:: SUPPLIED DATA ::
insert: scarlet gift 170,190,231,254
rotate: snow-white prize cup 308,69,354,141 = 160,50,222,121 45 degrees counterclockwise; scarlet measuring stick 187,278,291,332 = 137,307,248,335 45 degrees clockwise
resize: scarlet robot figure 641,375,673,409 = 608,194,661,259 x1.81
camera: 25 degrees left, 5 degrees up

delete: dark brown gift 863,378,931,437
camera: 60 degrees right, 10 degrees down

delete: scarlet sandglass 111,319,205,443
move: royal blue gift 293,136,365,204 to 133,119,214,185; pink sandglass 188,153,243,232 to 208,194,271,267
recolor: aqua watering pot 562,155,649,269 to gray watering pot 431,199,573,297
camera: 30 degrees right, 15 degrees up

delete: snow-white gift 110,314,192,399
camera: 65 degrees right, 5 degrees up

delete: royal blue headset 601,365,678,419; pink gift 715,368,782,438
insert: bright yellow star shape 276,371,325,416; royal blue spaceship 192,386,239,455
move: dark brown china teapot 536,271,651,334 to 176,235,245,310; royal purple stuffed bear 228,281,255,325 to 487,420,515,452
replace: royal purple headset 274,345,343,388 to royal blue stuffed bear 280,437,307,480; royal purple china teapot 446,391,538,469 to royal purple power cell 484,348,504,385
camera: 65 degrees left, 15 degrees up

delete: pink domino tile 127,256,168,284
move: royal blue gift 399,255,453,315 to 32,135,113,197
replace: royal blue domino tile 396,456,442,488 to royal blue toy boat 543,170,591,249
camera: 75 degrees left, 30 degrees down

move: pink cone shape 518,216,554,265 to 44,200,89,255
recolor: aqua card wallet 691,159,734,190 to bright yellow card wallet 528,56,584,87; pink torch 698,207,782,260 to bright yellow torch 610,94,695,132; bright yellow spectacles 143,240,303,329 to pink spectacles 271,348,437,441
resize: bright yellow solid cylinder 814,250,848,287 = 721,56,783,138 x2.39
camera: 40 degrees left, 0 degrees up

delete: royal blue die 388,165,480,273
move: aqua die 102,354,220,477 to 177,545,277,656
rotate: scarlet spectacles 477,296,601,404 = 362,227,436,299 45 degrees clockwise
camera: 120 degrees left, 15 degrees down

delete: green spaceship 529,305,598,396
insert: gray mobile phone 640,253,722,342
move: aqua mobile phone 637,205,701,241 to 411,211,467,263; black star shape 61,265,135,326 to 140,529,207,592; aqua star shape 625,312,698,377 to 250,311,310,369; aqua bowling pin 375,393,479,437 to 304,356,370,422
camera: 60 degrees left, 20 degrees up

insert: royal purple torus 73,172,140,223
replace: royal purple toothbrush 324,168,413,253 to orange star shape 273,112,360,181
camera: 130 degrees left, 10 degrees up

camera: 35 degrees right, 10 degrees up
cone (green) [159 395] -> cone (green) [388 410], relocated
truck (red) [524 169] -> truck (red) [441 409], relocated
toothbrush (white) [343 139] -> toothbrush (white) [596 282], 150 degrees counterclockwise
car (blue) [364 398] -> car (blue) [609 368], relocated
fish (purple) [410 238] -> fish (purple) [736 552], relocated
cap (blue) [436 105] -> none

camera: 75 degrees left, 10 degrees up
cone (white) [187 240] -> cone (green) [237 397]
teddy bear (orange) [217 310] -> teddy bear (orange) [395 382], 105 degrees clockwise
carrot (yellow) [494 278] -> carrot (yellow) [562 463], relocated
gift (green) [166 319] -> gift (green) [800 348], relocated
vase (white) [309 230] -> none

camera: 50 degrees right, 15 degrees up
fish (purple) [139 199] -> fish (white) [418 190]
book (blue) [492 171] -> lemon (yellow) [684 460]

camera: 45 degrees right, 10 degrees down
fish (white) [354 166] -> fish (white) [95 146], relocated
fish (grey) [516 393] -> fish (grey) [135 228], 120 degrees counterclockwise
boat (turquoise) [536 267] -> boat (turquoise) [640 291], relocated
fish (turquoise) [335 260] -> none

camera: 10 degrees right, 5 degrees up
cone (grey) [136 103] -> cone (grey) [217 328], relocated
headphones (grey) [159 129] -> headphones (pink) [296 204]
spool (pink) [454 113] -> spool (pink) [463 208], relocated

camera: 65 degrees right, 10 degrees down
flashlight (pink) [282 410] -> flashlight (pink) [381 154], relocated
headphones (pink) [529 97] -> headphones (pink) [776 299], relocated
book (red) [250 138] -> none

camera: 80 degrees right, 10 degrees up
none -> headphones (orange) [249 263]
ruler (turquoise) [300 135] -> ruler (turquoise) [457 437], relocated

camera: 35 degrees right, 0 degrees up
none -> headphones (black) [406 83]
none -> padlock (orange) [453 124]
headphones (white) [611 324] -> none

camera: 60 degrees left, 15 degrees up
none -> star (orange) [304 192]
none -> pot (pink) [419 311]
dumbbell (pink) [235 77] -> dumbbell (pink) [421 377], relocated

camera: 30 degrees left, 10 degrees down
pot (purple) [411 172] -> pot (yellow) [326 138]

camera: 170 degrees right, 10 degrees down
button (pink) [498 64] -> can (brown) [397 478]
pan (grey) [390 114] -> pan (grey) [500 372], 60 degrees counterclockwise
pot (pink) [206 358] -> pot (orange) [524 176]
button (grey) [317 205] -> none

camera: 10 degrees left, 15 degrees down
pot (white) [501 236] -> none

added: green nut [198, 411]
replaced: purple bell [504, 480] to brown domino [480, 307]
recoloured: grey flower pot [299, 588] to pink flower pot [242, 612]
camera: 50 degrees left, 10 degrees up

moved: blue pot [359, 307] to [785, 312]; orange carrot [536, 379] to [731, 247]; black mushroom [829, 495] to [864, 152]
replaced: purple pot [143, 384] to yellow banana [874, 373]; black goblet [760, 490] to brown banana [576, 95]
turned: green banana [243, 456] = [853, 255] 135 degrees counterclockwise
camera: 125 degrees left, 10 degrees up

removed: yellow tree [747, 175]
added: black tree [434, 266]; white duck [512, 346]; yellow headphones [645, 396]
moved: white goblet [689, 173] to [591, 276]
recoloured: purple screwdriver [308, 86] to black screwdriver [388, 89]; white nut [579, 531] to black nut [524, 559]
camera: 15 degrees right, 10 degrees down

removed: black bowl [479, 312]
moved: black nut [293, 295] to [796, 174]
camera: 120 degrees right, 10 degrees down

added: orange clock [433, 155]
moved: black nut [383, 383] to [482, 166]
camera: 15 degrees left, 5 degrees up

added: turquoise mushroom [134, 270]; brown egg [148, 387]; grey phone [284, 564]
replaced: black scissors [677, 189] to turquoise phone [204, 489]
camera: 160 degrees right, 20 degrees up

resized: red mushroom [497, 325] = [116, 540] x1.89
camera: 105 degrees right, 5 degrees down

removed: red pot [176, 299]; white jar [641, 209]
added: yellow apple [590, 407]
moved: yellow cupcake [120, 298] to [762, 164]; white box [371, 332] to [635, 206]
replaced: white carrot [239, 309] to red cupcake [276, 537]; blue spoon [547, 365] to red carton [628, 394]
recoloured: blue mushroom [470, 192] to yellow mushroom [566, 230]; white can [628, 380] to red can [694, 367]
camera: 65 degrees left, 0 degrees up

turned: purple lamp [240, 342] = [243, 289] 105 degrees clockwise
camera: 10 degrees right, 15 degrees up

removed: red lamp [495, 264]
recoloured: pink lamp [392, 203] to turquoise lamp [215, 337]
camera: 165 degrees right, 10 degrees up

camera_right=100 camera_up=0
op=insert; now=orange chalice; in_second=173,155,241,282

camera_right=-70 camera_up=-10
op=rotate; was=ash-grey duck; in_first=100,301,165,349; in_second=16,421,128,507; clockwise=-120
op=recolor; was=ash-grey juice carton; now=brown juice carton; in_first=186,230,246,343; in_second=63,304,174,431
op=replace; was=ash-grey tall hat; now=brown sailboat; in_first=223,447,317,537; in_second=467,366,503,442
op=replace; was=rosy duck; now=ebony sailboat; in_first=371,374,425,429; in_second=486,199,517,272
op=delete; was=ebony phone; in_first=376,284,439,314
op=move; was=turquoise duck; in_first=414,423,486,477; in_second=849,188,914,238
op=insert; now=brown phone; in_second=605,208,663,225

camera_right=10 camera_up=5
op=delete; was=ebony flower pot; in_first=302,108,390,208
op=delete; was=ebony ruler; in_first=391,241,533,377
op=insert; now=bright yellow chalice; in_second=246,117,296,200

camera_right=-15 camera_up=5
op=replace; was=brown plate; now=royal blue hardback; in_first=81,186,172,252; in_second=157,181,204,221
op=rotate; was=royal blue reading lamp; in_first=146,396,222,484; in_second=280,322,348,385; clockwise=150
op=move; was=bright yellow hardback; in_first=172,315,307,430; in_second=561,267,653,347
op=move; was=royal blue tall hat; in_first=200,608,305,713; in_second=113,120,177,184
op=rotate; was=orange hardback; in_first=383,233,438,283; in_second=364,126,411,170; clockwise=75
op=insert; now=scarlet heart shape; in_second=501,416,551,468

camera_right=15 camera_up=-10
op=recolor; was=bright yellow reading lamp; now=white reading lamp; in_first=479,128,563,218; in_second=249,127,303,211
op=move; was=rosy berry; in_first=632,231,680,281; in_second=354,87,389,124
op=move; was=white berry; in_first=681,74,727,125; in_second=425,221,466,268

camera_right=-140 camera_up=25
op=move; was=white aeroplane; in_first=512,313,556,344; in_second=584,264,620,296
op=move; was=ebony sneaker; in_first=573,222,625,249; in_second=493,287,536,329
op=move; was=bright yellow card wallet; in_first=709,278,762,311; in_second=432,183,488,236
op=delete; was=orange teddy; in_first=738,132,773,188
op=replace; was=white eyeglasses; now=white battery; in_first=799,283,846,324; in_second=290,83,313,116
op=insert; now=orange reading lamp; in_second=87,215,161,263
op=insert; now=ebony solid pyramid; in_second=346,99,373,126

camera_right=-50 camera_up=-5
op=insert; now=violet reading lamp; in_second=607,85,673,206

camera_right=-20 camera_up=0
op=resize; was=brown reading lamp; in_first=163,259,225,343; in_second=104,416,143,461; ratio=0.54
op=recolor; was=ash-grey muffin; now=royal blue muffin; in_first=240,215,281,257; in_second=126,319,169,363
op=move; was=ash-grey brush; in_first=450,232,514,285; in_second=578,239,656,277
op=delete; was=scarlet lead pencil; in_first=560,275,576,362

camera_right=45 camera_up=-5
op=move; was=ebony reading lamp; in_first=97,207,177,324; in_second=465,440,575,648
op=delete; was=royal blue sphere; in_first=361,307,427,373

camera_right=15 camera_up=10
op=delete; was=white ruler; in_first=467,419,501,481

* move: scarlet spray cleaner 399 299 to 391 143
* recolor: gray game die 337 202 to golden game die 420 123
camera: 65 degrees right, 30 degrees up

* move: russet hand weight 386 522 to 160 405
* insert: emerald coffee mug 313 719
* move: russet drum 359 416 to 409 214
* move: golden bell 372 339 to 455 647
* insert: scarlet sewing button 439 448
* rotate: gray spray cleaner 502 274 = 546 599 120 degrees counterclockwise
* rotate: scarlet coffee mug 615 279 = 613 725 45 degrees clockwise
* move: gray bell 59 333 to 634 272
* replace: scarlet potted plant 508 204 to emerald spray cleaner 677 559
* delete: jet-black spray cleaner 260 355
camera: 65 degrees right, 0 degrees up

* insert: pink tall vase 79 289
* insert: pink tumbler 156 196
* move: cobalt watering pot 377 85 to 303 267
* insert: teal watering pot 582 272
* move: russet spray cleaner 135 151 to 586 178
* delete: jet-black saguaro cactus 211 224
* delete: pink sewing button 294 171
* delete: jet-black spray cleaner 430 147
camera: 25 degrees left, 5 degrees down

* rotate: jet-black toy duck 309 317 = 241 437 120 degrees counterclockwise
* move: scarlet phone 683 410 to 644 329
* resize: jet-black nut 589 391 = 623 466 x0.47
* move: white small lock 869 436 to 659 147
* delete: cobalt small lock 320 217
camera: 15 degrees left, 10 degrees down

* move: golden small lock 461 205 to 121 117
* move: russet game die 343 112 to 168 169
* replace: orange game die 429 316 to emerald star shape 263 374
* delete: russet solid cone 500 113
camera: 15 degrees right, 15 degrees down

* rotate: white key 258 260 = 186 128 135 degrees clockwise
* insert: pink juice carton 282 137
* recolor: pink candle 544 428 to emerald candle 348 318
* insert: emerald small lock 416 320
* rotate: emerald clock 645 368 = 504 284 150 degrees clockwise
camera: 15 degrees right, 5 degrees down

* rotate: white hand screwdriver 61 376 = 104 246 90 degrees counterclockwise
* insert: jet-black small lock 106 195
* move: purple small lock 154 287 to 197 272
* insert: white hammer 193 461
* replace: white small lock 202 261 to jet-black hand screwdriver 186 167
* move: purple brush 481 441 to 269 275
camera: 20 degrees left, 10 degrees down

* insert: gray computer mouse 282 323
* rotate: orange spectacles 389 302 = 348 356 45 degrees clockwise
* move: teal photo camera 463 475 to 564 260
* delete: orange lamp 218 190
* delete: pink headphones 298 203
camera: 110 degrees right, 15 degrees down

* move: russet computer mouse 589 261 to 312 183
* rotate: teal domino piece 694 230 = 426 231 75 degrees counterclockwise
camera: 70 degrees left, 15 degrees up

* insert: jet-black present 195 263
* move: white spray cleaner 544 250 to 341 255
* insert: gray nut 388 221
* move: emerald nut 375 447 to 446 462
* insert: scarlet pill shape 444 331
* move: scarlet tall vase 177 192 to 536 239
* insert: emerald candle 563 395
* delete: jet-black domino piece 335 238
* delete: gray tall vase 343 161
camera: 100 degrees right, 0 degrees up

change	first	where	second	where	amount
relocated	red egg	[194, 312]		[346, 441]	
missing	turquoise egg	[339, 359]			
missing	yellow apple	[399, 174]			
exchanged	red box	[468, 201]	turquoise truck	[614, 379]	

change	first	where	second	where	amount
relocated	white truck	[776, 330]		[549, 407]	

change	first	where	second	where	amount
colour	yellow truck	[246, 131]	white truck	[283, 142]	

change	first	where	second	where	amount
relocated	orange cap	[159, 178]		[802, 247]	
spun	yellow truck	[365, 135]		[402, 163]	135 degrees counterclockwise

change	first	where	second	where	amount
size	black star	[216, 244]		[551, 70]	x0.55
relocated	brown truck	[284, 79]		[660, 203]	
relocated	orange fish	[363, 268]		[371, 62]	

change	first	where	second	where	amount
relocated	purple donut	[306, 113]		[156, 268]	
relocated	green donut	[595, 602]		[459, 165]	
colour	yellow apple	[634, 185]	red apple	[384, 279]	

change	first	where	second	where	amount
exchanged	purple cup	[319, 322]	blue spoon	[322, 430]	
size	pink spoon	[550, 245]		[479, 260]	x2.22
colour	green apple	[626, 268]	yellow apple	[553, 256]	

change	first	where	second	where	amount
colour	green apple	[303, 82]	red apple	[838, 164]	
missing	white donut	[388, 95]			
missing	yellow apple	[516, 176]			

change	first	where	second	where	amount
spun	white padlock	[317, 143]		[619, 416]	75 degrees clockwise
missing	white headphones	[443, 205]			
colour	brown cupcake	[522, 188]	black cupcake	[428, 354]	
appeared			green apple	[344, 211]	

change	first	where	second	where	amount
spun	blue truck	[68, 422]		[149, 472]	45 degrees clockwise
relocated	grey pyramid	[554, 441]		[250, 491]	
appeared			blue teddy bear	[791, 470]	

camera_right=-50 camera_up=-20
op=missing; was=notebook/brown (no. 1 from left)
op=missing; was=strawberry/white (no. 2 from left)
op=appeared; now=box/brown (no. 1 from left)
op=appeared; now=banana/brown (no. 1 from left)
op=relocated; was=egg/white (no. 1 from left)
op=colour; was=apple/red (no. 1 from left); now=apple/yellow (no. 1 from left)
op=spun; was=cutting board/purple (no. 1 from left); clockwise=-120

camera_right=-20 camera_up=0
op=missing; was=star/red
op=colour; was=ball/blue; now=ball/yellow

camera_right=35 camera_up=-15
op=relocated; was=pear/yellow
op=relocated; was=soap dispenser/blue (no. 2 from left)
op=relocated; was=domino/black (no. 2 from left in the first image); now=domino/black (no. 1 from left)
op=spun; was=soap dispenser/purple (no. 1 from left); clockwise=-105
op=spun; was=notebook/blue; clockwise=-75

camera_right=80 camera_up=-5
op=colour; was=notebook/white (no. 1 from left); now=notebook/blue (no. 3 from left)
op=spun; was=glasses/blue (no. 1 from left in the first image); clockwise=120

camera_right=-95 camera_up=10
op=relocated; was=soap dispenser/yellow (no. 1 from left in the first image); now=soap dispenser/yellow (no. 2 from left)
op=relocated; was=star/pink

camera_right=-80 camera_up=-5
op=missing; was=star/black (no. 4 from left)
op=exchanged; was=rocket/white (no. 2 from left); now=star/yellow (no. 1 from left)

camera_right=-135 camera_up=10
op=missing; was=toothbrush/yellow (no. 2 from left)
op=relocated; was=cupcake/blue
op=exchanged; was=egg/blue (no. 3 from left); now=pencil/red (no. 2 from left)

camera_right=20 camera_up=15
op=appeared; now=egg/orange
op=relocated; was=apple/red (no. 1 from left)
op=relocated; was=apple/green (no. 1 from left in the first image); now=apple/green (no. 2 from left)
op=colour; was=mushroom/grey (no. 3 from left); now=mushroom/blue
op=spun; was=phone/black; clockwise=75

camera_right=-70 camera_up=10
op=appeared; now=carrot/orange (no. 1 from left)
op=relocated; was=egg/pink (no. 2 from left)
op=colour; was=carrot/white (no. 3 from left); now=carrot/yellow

:: BRIEF ::
Above are the records; repeat exactly the lines from the one holding "replaced: purple bell" down to the one holding "recoloured: grey flower", end lines included.

:: RESPONSE BOX ::
replaced: purple bell [504, 480] to brown domino [480, 307]
recoloured: grey flower pot [299, 588] to pink flower pot [242, 612]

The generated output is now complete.